_TASK STATEMENT_. Below are records; reproduce exactly the lines from the one that has "BT1: 12V (plus" through the one that has "U7: buffer (in", ends included, and nothing more.

_INFORMATION SUPPLIED_.
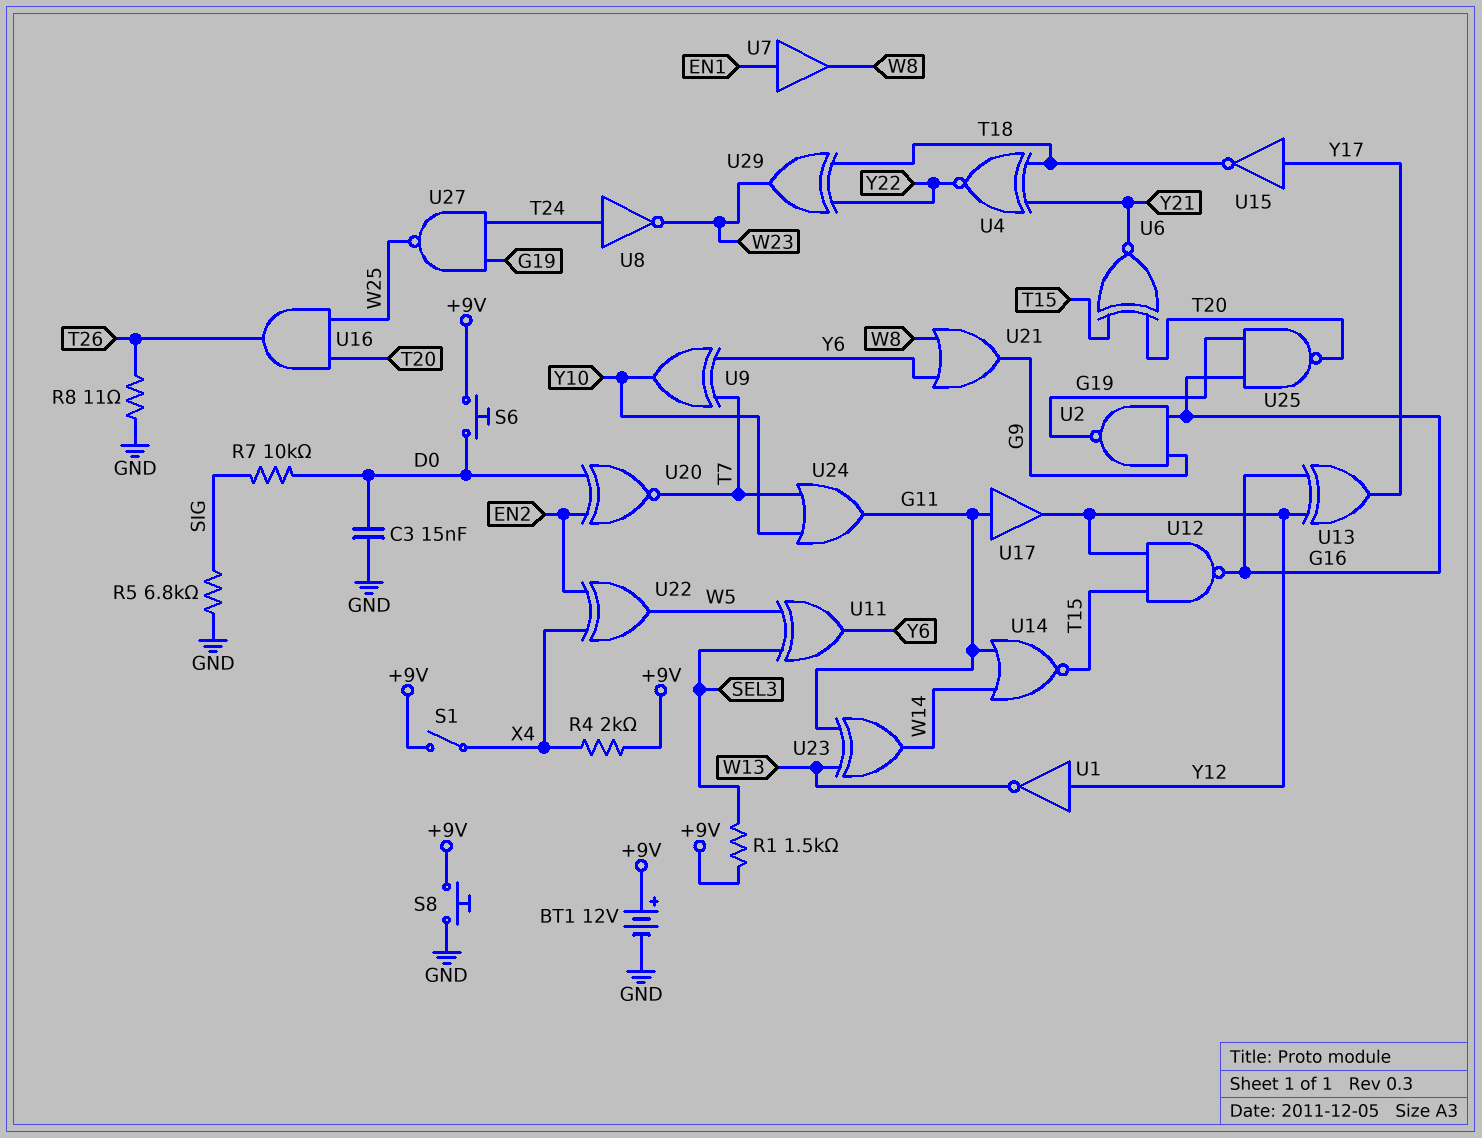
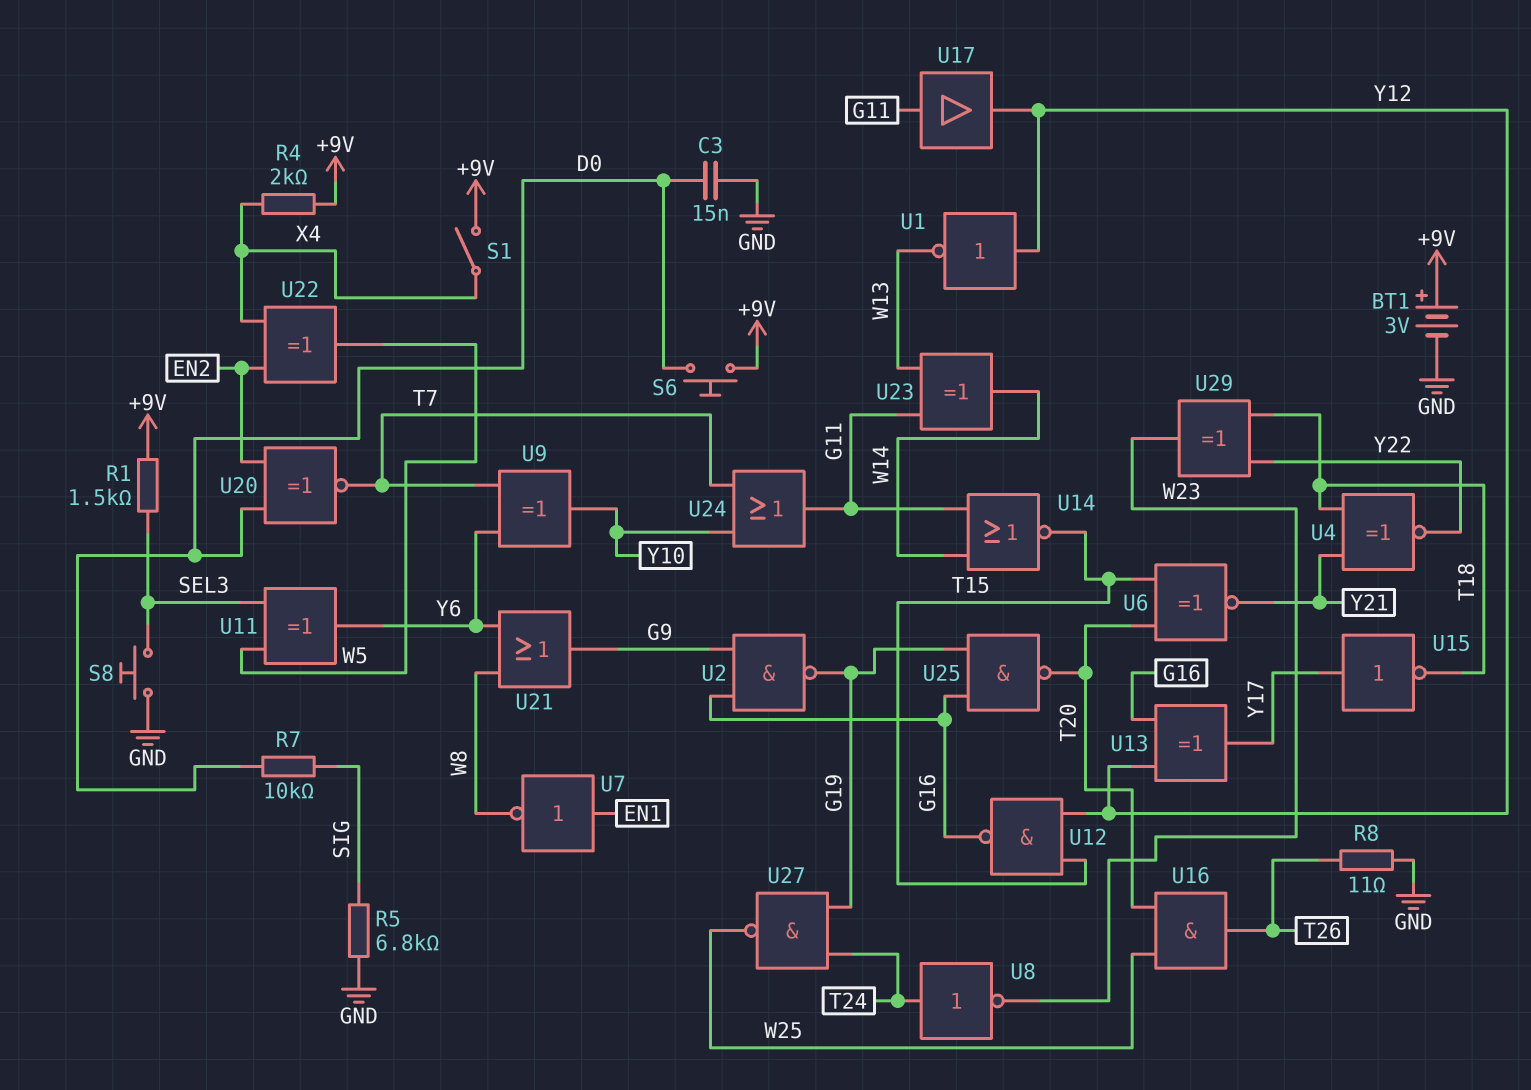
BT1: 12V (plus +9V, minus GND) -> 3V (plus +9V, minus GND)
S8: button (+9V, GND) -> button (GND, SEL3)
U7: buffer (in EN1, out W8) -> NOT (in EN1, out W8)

==

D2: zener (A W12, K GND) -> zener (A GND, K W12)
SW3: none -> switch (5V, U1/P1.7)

_COMPLETED EXERCISE_.
BT1: 12V (plus +9V, minus GND) -> 3V (plus +9V, minus GND)
S8: button (+9V, GND) -> button (GND, SEL3)
U7: buffer (in EN1, out W8) -> NOT (in EN1, out W8)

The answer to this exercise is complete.